- Task description
Reproduce all of the data below with every occurrence of "MATADOR Sunday League" changed to "MATADOR Saturday League" and nothing else altered. Omit the pictures from your answer.

◇ ◇ ◇ ◇ ◇

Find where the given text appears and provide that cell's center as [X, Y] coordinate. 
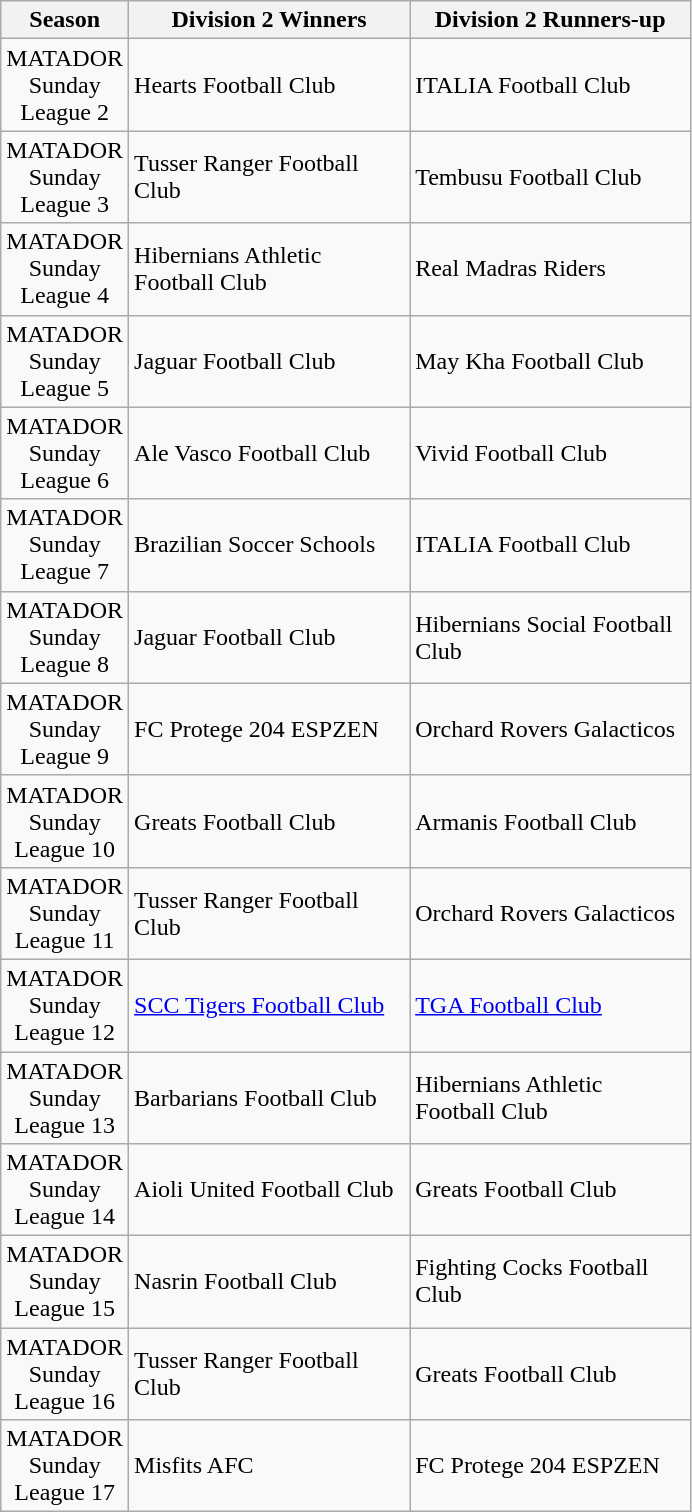
MATADOR Sunday League 6 [65, 453]
MATADOR Sunday League 4 [65, 269]
Ale Vasco Football Club [270, 453]
Hibernians Social Football Club [550, 637]
Nasrin Football Club [270, 1282]
MATADOR Sunday League 13 [65, 1098]
Aioli United Football Club [270, 1190]
Brazilian Soccer Schools [270, 545]
MATADOR Sunday League 11 [65, 913]
MATADOR Sunday League 16 [65, 1374]
MATADOR Sunday League 15 [65, 1282]
Tembusu Football Club [550, 177]
Real Madras Riders [550, 269]
MATADOR Sunday League 10 [65, 821]
MATADOR Sunday League 8 [65, 637]
Barbarians Football Club [270, 1098]
MATADOR Sunday League 7 [65, 545]
Misfits AFC [270, 1466]
MATADOR Sunday League 9 [65, 729]
Hearts Football Club [270, 85]
MATADOR Sunday League 2 [65, 85]
MATADOR Sunday League 5 [65, 361]
Division 2 Runners-up [550, 20]
May Kha Football Club [550, 361]
SCC Tigers Football Club [270, 1005]
Season [65, 20]
MATADOR Sunday League 12 [65, 1005]
Armanis Football Club [550, 821]
MATADOR Sunday League 17 [65, 1466]
TGA Football Club [550, 1005]
MATADOR Sunday League 14 [65, 1190]
MATADOR Sunday League 3 [65, 177]
Fighting Cocks Football Club [550, 1282]
Vivid Football Club [550, 453]
Division 2 Winners [270, 20]
Capture the cell that displays the provided text and extract its [X, Y] central coordinate. 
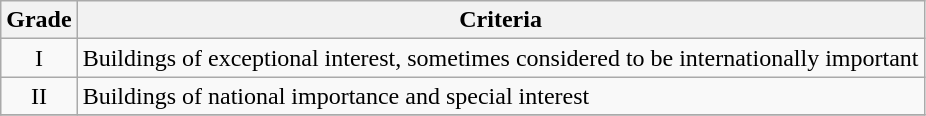
II [39, 96]
Grade [39, 20]
Buildings of exceptional interest, sometimes considered to be internationally important [500, 58]
I [39, 58]
Criteria [500, 20]
Buildings of national importance and special interest [500, 96]
Identify which cell holds the provided text, then report its [X, Y] central coordinate. 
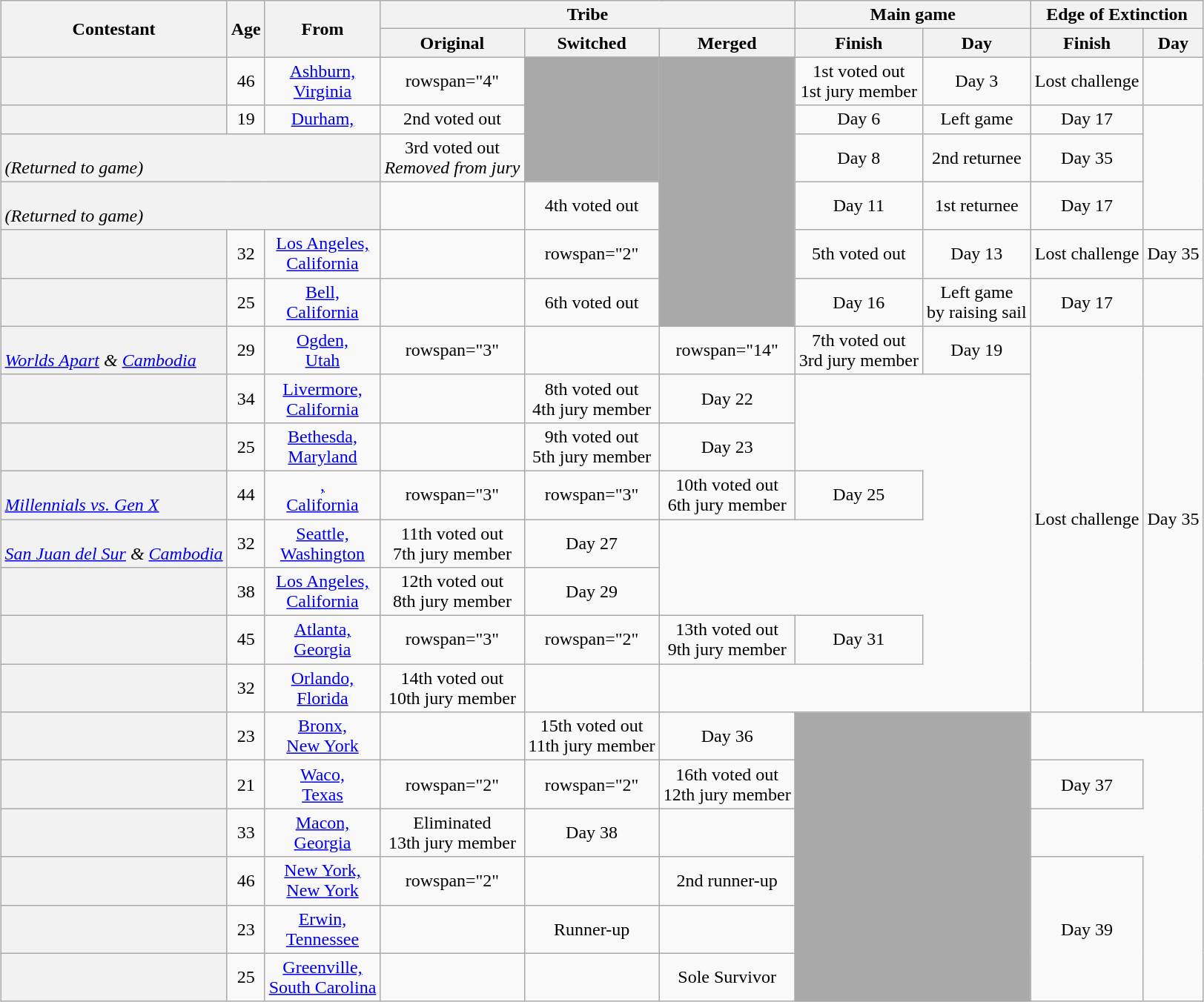
6th voted out [592, 302]
5th voted out [859, 254]
21 [246, 784]
Day 29 [592, 592]
New York,New York [322, 881]
33 [246, 833]
Tribe [587, 15]
,California [322, 495]
Seattle,Washington [322, 543]
38 [246, 592]
Sole Survivor [727, 977]
Day 11 [859, 206]
29 [246, 350]
Day 31 [859, 641]
3rd voted outRemoved from jury [452, 157]
34 [246, 399]
Day 23 [727, 446]
Day 37 [1087, 784]
Day 39 [1087, 930]
15th voted out11th jury member [592, 737]
Day 25 [859, 495]
2nd returnee [977, 157]
9th voted out5th jury member [592, 446]
Edge of Extinction [1117, 15]
Runner-up [592, 930]
1st voted out1st jury member [859, 82]
44 [246, 495]
rowspan="4" [452, 82]
7th voted out3rd jury member [859, 350]
Macon,Georgia [322, 833]
Day 27 [592, 543]
Day 36 [727, 737]
Day 3 [977, 82]
Bell,California [322, 302]
4th voted out [592, 206]
Atlanta,Georgia [322, 641]
16th voted out12th jury member [727, 784]
2nd runner-up [727, 881]
Greenville,South Carolina [322, 977]
13th voted out9th jury member [727, 641]
Bethesda,Maryland [322, 446]
Day 16 [859, 302]
From [322, 29]
Main game [913, 15]
Switched [592, 43]
Merged [727, 43]
Ogden,Utah [322, 350]
1st returnee [977, 206]
Waco,Texas [322, 784]
2nd voted out [452, 119]
Contestant [114, 29]
14th voted out10th jury member [452, 688]
Bronx,New York [322, 737]
8th voted out4th jury member [592, 399]
Left gameby raising sail [977, 302]
Age [246, 29]
Ashburn,Virginia [322, 82]
45 [246, 641]
Original [452, 43]
Worlds Apart & Cambodia [114, 350]
12th voted out8th jury member [452, 592]
10th voted out6th jury member [727, 495]
Durham, [322, 119]
11th voted out7th jury member [452, 543]
San Juan del Sur & Cambodia [114, 543]
rowspan="14" [727, 350]
Eliminated13th jury member [452, 833]
Livermore,California [322, 399]
Millennials vs. Gen X [114, 495]
Day 38 [592, 833]
Day 13 [977, 254]
Left game [977, 119]
Orlando,Florida [322, 688]
Day 22 [727, 399]
Day 6 [859, 119]
19 [246, 119]
Day 19 [977, 350]
Erwin,Tennessee [322, 930]
Day 8 [859, 157]
From the cell containing the given text, extract its center point as [x, y] coordinate. 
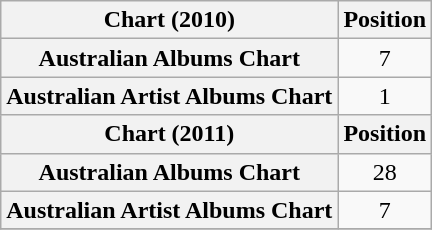
28 [385, 172]
Chart (2010) [170, 20]
1 [385, 96]
Chart (2011) [170, 134]
Capture the cell that displays the provided text and extract its [X, Y] central coordinate. 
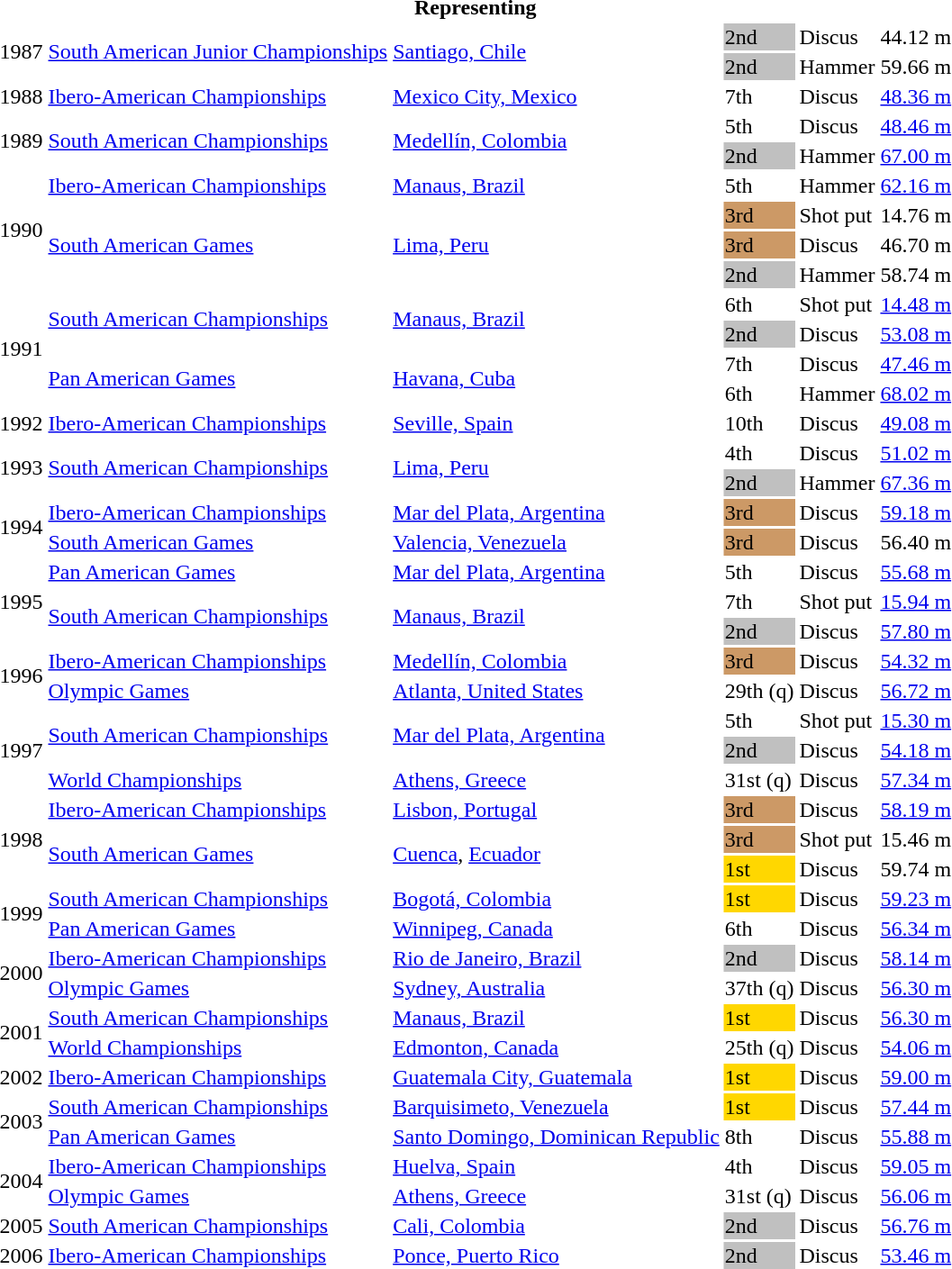
Seville, Spain [557, 423]
Huelva, Spain [557, 1166]
Bogotá, Colombia [557, 899]
Barquisimeto, Venezuela [557, 1107]
Guatemala City, Guatemala [557, 1077]
Havana, Cuba [557, 378]
29th (q) [759, 691]
Rio de Janeiro, Brazil [557, 958]
Mexico City, Mexico [557, 96]
Santo Domingo, Dominican Republic [557, 1137]
Cuenca, Ecuador [557, 854]
8th [759, 1137]
Lisbon, Portugal [557, 810]
Sydney, Australia [557, 988]
Atlanta, United States [557, 691]
Santiago, Chile [557, 52]
Winnipeg, Canada [557, 929]
25th (q) [759, 1047]
South American Junior Championships [218, 52]
Cali, Colombia [557, 1226]
10th [759, 423]
Valencia, Venezuela [557, 542]
Ponce, Puerto Rico [557, 1256]
37th (q) [759, 988]
Edmonton, Canada [557, 1047]
Return (x, y) of the center of cell containing provided text 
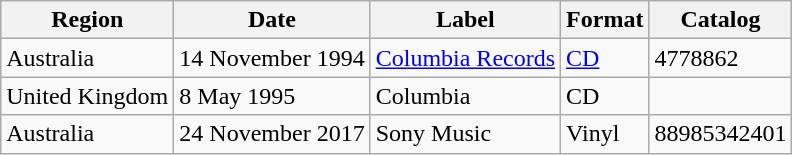
United Kingdom (88, 96)
Label (465, 20)
Columbia (465, 96)
88985342401 (720, 134)
4778862 (720, 58)
Date (272, 20)
Columbia Records (465, 58)
8 May 1995 (272, 96)
Catalog (720, 20)
14 November 1994 (272, 58)
Vinyl (605, 134)
Sony Music (465, 134)
Region (88, 20)
Format (605, 20)
24 November 2017 (272, 134)
Locate the cell with the specified text and output its [x, y] center coordinate. 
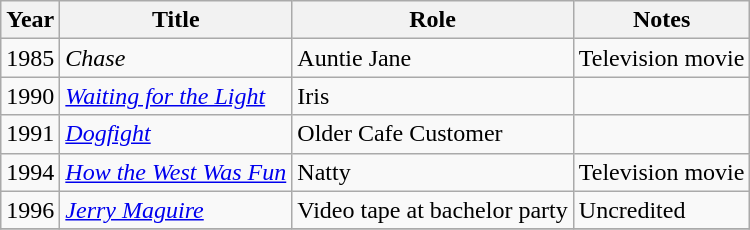
Older Cafe Customer [433, 134]
Video tape at bachelor party [433, 210]
1990 [30, 96]
Jerry Maguire [176, 210]
1991 [30, 134]
Uncredited [662, 210]
1996 [30, 210]
Dogfight [176, 134]
How the West Was Fun [176, 172]
Iris [433, 96]
Chase [176, 58]
Title [176, 20]
1994 [30, 172]
Waiting for the Light [176, 96]
Notes [662, 20]
1985 [30, 58]
Role [433, 20]
Natty [433, 172]
Year [30, 20]
Auntie Jane [433, 58]
Return (X, Y) of the center of cell containing provided text 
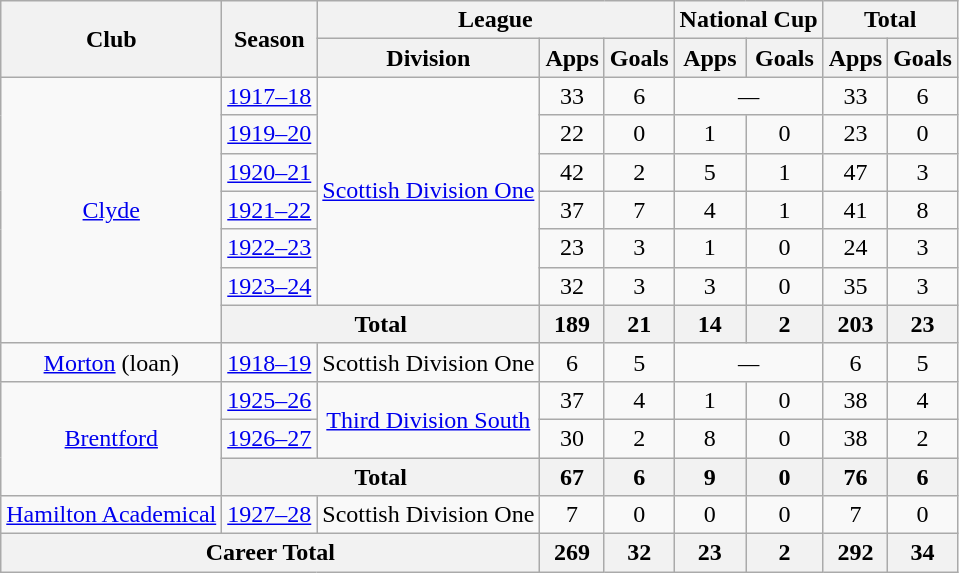
9 (710, 477)
292 (855, 553)
22 (572, 134)
1926–27 (270, 438)
1925–26 (270, 400)
1923–24 (270, 286)
Career Total (270, 553)
76 (855, 477)
30 (572, 438)
1918–19 (270, 362)
67 (572, 477)
35 (855, 286)
269 (572, 553)
1927–28 (270, 515)
1917–18 (270, 96)
1920–21 (270, 172)
41 (855, 210)
34 (923, 553)
1921–22 (270, 210)
Club (112, 39)
203 (855, 324)
National Cup (748, 20)
14 (710, 324)
1919–20 (270, 134)
21 (639, 324)
Clyde (112, 210)
League (496, 20)
Morton (loan) (112, 362)
1922–23 (270, 248)
Hamilton Academical (112, 515)
Third Division South (428, 419)
24 (855, 248)
47 (855, 172)
Season (270, 39)
42 (572, 172)
189 (572, 324)
Brentford (112, 438)
Division (428, 58)
Output the [x, y] coordinate of the center of the cell containing the given text.  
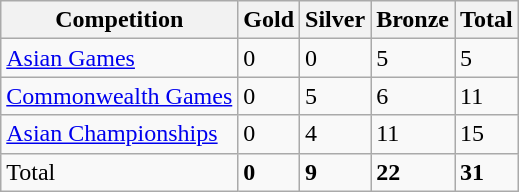
Commonwealth Games [120, 96]
4 [336, 134]
31 [487, 172]
Asian Championships [120, 134]
15 [487, 134]
9 [336, 172]
Silver [336, 20]
Bronze [413, 20]
Asian Games [120, 58]
Competition [120, 20]
22 [413, 172]
Gold [269, 20]
6 [413, 96]
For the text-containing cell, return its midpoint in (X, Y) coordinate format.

◇ ◇ ◇ ◇ ◇

- Finished exercise
Find where the given text appears and provide that cell's center as [X, Y] coordinate. 
MATADOR Saturday League 6 [65, 453]
MATADOR Saturday League 4 [65, 269]
Ale Vasco Football Club [270, 453]
Hibernians Social Football Club [550, 637]
Nasrin Football Club [270, 1282]
MATADOR Saturday League 13 [65, 1098]
Aioli United Football Club [270, 1190]
Brazilian Soccer Schools [270, 545]
MATADOR Saturday League 11 [65, 913]
MATADOR Saturday League 16 [65, 1374]
MATADOR Saturday League 15 [65, 1282]
Tembusu Football Club [550, 177]
Real Madras Riders [550, 269]
MATADOR Saturday League 10 [65, 821]
MATADOR Saturday League 8 [65, 637]
Barbarians Football Club [270, 1098]
MATADOR Saturday League 7 [65, 545]
Misfits AFC [270, 1466]
MATADOR Saturday League 9 [65, 729]
Hearts Football Club [270, 85]
MATADOR Saturday League 2 [65, 85]
MATADOR Saturday League 5 [65, 361]
Division 2 Runners-up [550, 20]
May Kha Football Club [550, 361]
SCC Tigers Football Club [270, 1005]
Season [65, 20]
MATADOR Saturday League 12 [65, 1005]
Armanis Football Club [550, 821]
MATADOR Saturday League 17 [65, 1466]
TGA Football Club [550, 1005]
MATADOR Saturday League 14 [65, 1190]
MATADOR Saturday League 3 [65, 177]
Fighting Cocks Football Club [550, 1282]
Vivid Football Club [550, 453]
Division 2 Winners [270, 20]
Capture the cell that displays the provided text and extract its [X, Y] central coordinate. 
II [39, 96]
Grade [39, 20]
Buildings of exceptional interest, sometimes considered to be internationally important [500, 58]
I [39, 58]
Criteria [500, 20]
Buildings of national importance and special interest [500, 96]
Identify which cell holds the provided text, then report its [X, Y] central coordinate. 
6th voted out [592, 302]
5th voted out [859, 254]
21 [246, 784]
Day 29 [592, 592]
New York,New York [322, 881]
33 [246, 833]
Tribe [587, 15]
,California [322, 495]
Seattle,Washington [322, 543]
38 [246, 592]
Sole Survivor [727, 977]
Day 11 [859, 206]
29 [246, 350]
Day 31 [859, 641]
3rd voted outRemoved from jury [452, 157]
34 [246, 399]
Day 23 [727, 446]
Day 37 [1087, 784]
Day 39 [1087, 930]
15th voted out11th jury member [592, 737]
Day 25 [859, 495]
2nd returnee [977, 157]
9th voted out5th jury member [592, 446]
Edge of Extinction [1117, 15]
Runner-up [592, 930]
1st voted out1st jury member [859, 82]
44 [246, 495]
rowspan="4" [452, 82]
7th voted out3rd jury member [859, 350]
Macon,Georgia [322, 833]
Day 27 [592, 543]
Day 36 [727, 737]
Day 3 [977, 82]
Bell,California [322, 302]
4th voted out [592, 206]
Atlanta,Georgia [322, 641]
16th voted out12th jury member [727, 784]
2nd runner-up [727, 881]
Greenville,South Carolina [322, 977]
13th voted out9th jury member [727, 641]
Bethesda,Maryland [322, 446]
Day 16 [859, 302]
From [322, 29]
Main game [913, 15]
Switched [592, 43]
Merged [727, 43]
Ogden,Utah [322, 350]
1st returnee [977, 206]
Waco,Texas [322, 784]
2nd voted out [452, 119]
Contestant [114, 29]
14th voted out10th jury member [452, 688]
Bronx,New York [322, 737]
8th voted out4th jury member [592, 399]
Left gameby raising sail [977, 302]
Age [246, 29]
Ashburn,Virginia [322, 82]
45 [246, 641]
Original [452, 43]
Worlds Apart & Cambodia [114, 350]
12th voted out8th jury member [452, 592]
10th voted out6th jury member [727, 495]
Durham, [322, 119]
11th voted out7th jury member [452, 543]
San Juan del Sur & Cambodia [114, 543]
rowspan="14" [727, 350]
Eliminated13th jury member [452, 833]
Livermore,California [322, 399]
Millennials vs. Gen X [114, 495]
Day 38 [592, 833]
Day 13 [977, 254]
Left game [977, 119]
Orlando,Florida [322, 688]
Day 22 [727, 399]
Day 6 [859, 119]
19 [246, 119]
Day 19 [977, 350]
Erwin,Tennessee [322, 930]
Day 8 [859, 157]
From the cell containing the given text, extract its center point as [x, y] coordinate. 
28 [385, 172]
Chart (2010) [170, 20]
1 [385, 96]
Chart (2011) [170, 134]
Capture the cell that displays the provided text and extract its [X, Y] central coordinate. 
Seville, Spain [557, 423]
Huelva, Spain [557, 1166]
Bogotá, Colombia [557, 899]
Barquisimeto, Venezuela [557, 1107]
Guatemala City, Guatemala [557, 1077]
Havana, Cuba [557, 378]
29th (q) [759, 691]
Rio de Janeiro, Brazil [557, 958]
Mexico City, Mexico [557, 96]
Santo Domingo, Dominican Republic [557, 1137]
Cuenca, Ecuador [557, 854]
8th [759, 1137]
Lisbon, Portugal [557, 810]
Sydney, Australia [557, 988]
Atlanta, United States [557, 691]
Santiago, Chile [557, 52]
Winnipeg, Canada [557, 929]
25th (q) [759, 1047]
South American Junior Championships [218, 52]
Cali, Colombia [557, 1226]
10th [759, 423]
Valencia, Venezuela [557, 542]
Ponce, Puerto Rico [557, 1256]
37th (q) [759, 988]
Edmonton, Canada [557, 1047]
Return (x, y) of the center of cell containing provided text 
United Kingdom (88, 96)
Label (465, 20)
Columbia (465, 96)
88985342401 (720, 134)
4778862 (720, 58)
Date (272, 20)
Columbia Records (465, 58)
8 May 1995 (272, 96)
Catalog (720, 20)
14 November 1994 (272, 58)
Vinyl (605, 134)
Sony Music (465, 134)
Region (88, 20)
Format (605, 20)
24 November 2017 (272, 134)
Locate the cell with the specified text and output its [x, y] center coordinate. 
Older Cafe Customer [433, 134]
Video tape at bachelor party [433, 210]
1990 [30, 96]
Jerry Maguire [176, 210]
1991 [30, 134]
Uncredited [662, 210]
1996 [30, 210]
Dogfight [176, 134]
How the West Was Fun [176, 172]
Iris [433, 96]
Chase [176, 58]
Title [176, 20]
1994 [30, 172]
Waiting for the Light [176, 96]
Notes [662, 20]
1985 [30, 58]
Role [433, 20]
Natty [433, 172]
Year [30, 20]
Auntie Jane [433, 58]
Return (X, Y) of the center of cell containing provided text 
9 (710, 477)
292 (855, 553)
22 (572, 134)
1926–27 (270, 438)
1925–26 (270, 400)
1923–24 (270, 286)
Career Total (270, 553)
76 (855, 477)
30 (572, 438)
1918–19 (270, 362)
67 (572, 477)
35 (855, 286)
269 (572, 553)
1927–28 (270, 515)
1917–18 (270, 96)
1920–21 (270, 172)
41 (855, 210)
34 (923, 553)
1921–22 (270, 210)
Club (112, 39)
203 (855, 324)
National Cup (748, 20)
14 (710, 324)
1919–20 (270, 134)
21 (639, 324)
Clyde (112, 210)
League (496, 20)
Morton (loan) (112, 362)
1922–23 (270, 248)
Hamilton Academical (112, 515)
Third Division South (428, 419)
24 (855, 248)
47 (855, 172)
Season (270, 39)
42 (572, 172)
189 (572, 324)
Brentford (112, 438)
Division (428, 58)
Output the [x, y] coordinate of the center of the cell containing the given text.  
Commonwealth Games [120, 96]
4 [336, 134]
31 [487, 172]
Asian Championships [120, 134]
15 [487, 134]
9 [336, 172]
Silver [336, 20]
Bronze [413, 20]
Asian Games [120, 58]
Competition [120, 20]
22 [413, 172]
Gold [269, 20]
6 [413, 96]
For the text-containing cell, return its midpoint in (X, Y) coordinate format.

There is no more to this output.